§ **Task goal**
Below are the entries. Transcribe exactly the lines from the one with "black light bulb: 3 -> 2" through the one with "yellow light bulb: 0 -> 1", ends included, and leave out all others.

§ **Data for this exercise**
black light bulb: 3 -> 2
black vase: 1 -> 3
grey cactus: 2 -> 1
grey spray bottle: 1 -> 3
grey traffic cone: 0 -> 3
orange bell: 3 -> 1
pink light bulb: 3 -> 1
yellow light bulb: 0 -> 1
---
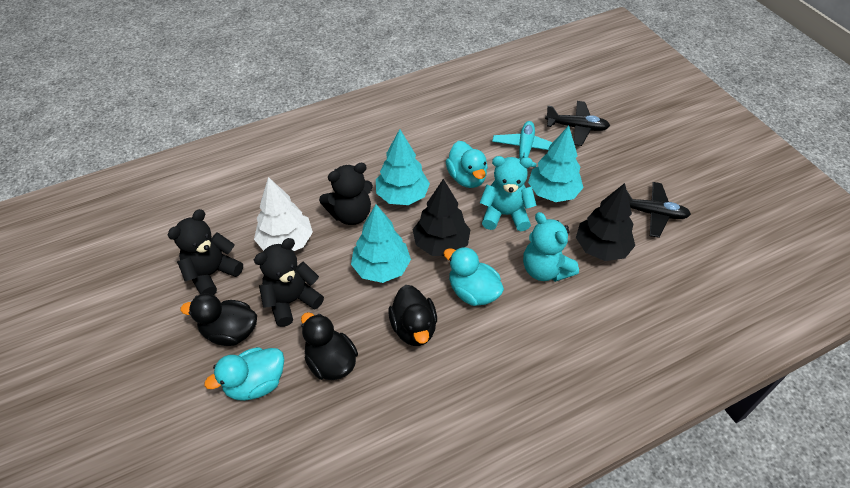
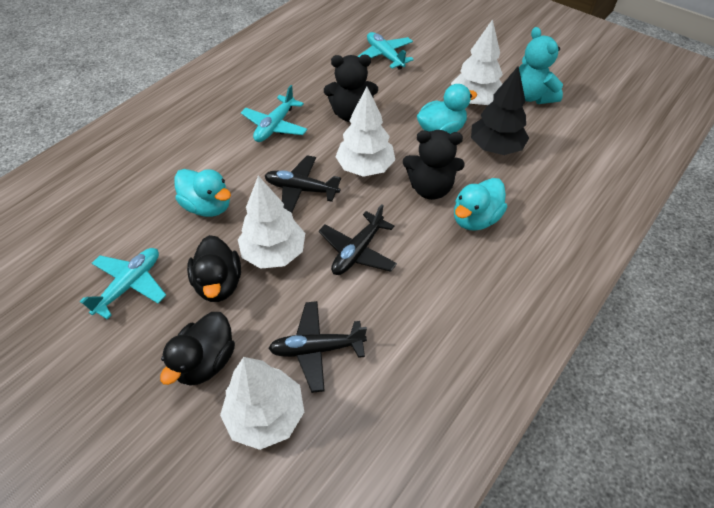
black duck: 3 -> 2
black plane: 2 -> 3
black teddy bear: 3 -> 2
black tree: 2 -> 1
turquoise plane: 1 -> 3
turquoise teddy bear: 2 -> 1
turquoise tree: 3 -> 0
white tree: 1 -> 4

§ **Exercise solution**
black light bulb: 3 -> 2
black vase: 1 -> 3
grey cactus: 2 -> 1
grey spray bottle: 1 -> 3
grey traffic cone: 0 -> 3
orange bell: 3 -> 1
pink light bulb: 3 -> 1
yellow light bulb: 0 -> 1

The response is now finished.